Supplied material:
--- START ---

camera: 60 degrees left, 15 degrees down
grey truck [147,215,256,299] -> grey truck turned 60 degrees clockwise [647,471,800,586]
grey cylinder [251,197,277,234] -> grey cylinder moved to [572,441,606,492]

--- END ---

Brief: Send back all of the material exactly as given.

Output of the exercise:
camera: 60 degrees left, 15 degrees down
grey truck [147,215,256,299] -> grey truck turned 60 degrees clockwise [647,471,800,586]
grey cylinder [251,197,277,234] -> grey cylinder moved to [572,441,606,492]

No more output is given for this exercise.